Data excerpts
+-------+

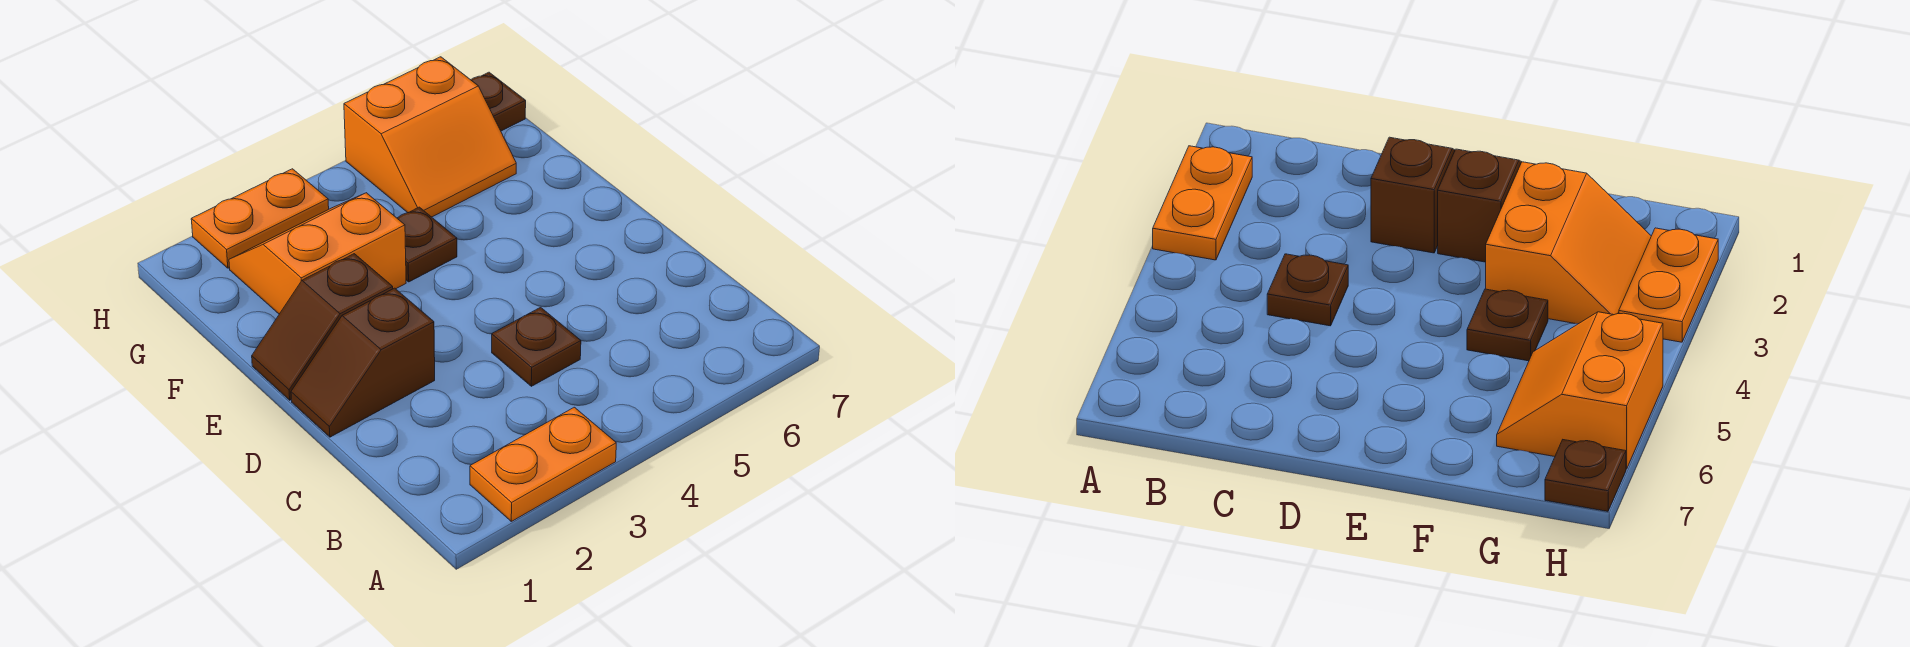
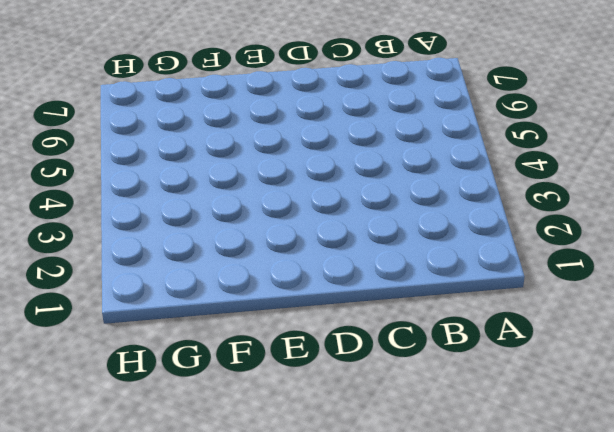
none -> orange plate A2:A3 level 1
none -> brown plate C4 level 1

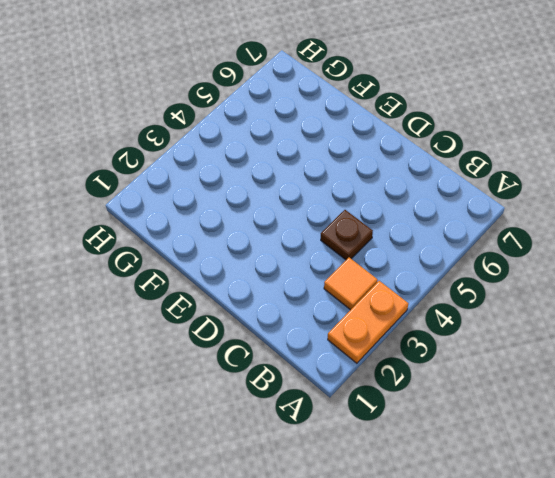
orange tile B3 level 1 -> none
none -> brown slope D1:D2 level 1 top 2
none -> brown slope E1:E2 level 1 top 2

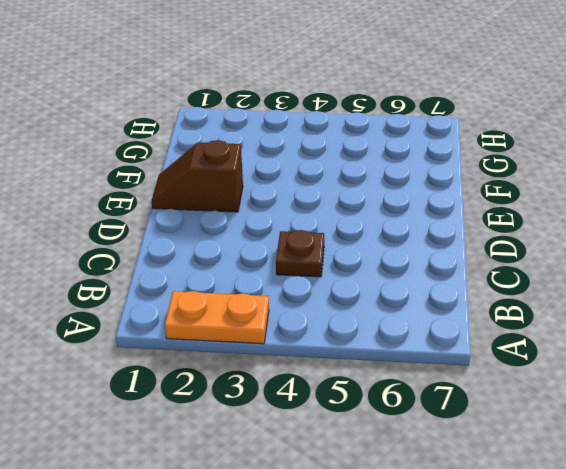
none -> brown slope D1:D2 level 1 top 2
none -> orange slope F2:G3 level 1 top F

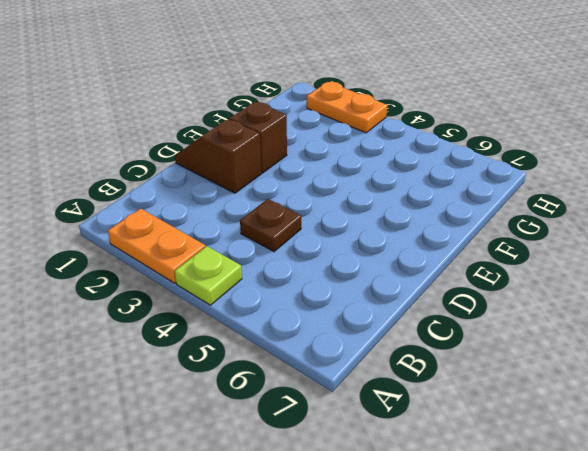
lime plate A4 level 1 -> none
none -> orange slope F2:G3 level 1 top F
none -> brown plate F4 level 1

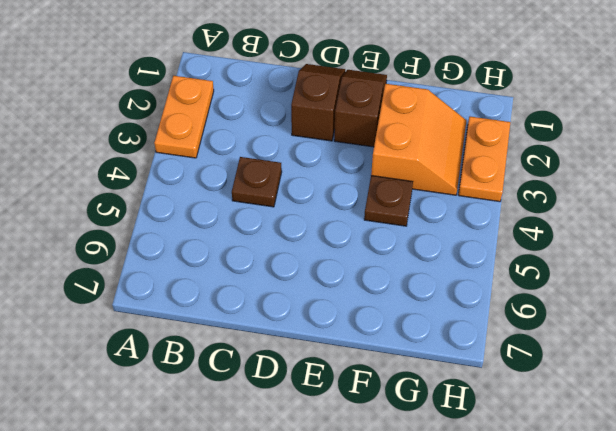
none -> orange slope G5:H6 level 1 top H
none -> brown plate H7 level 1

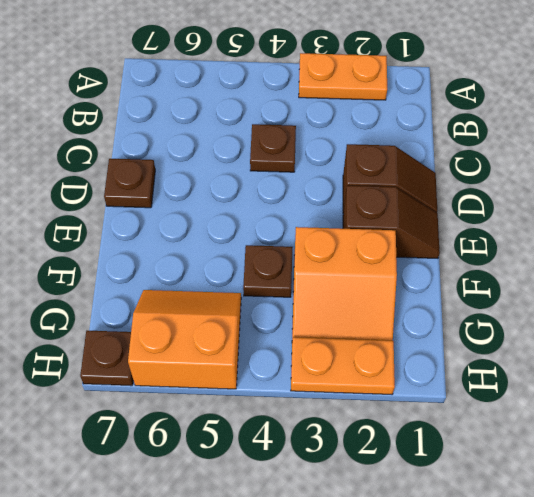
brown plate D7 level 1 -> none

+-------+

**Exercise requirements**
If the word "orange" appears in a line above, copy that line.

**Written response**
none -> orange plate A2:A3 level 1
orange tile B3 level 1 -> none
none -> orange slope F2:G3 level 1 top F
none -> orange slope F2:G3 level 1 top F
none -> orange slope G5:H6 level 1 top H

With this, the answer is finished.